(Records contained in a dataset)
○ ○ ○ ○

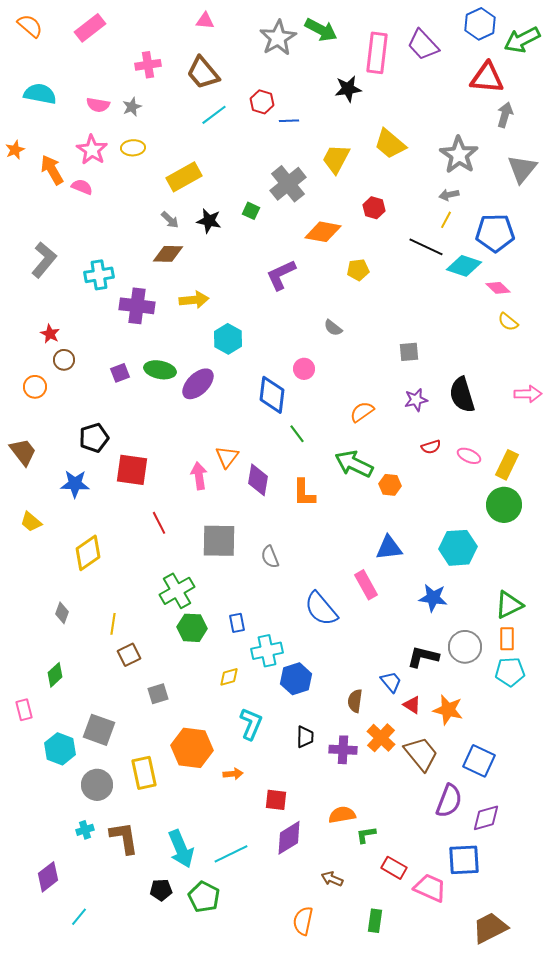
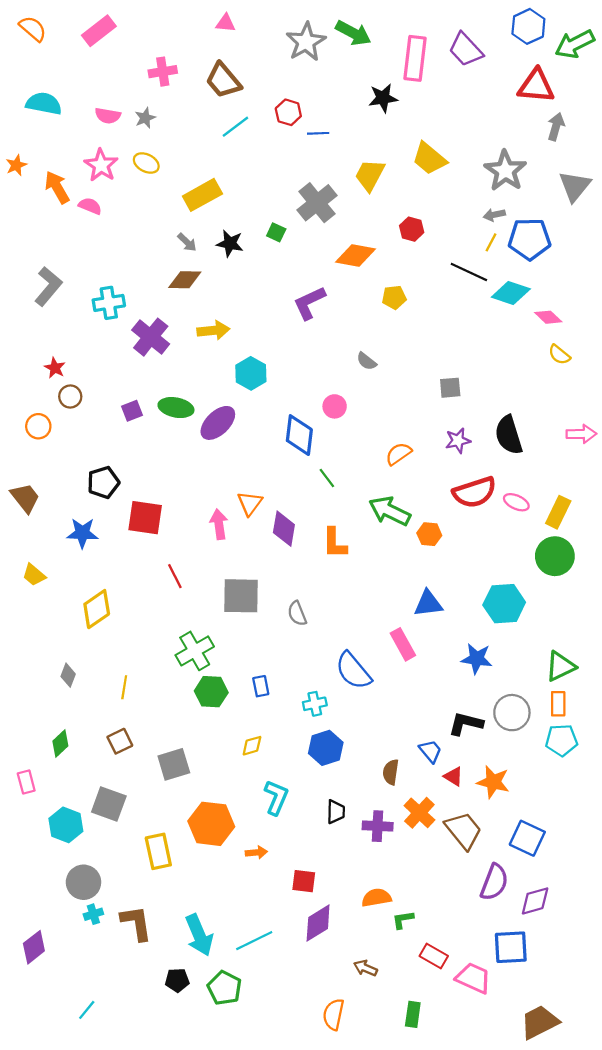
yellow ellipse: (133, 148) -> (146, 163), turned 30
blue pentagon: (495, 233) -> (530, 239), moved
purple cross: (137, 306) -> (151, 337), turned 32
red semicircle: (431, 447) -> (474, 492), size x2.0
cyan cross: (267, 651) -> (315, 704), moved, size x0.7
brown square: (129, 655) -> (120, 741), moved
gray square: (158, 694) -> (174, 764), size x1.4
gray circle: (97, 785) -> (83, 882), moved
purple diamond: (48, 877) -> (34, 947), moved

○ ○ ○ ○

• [YOUR OBJECTIVE] What you give back should be exactly the lines of the entries above from the one containing "purple cross: (137, 306)" to the end, and nothing more.

• [TASK OUTPUT]
purple cross: (137, 306) -> (151, 337), turned 32
red semicircle: (431, 447) -> (474, 492), size x2.0
cyan cross: (267, 651) -> (315, 704), moved, size x0.7
brown square: (129, 655) -> (120, 741), moved
gray square: (158, 694) -> (174, 764), size x1.4
gray circle: (97, 785) -> (83, 882), moved
purple diamond: (48, 877) -> (34, 947), moved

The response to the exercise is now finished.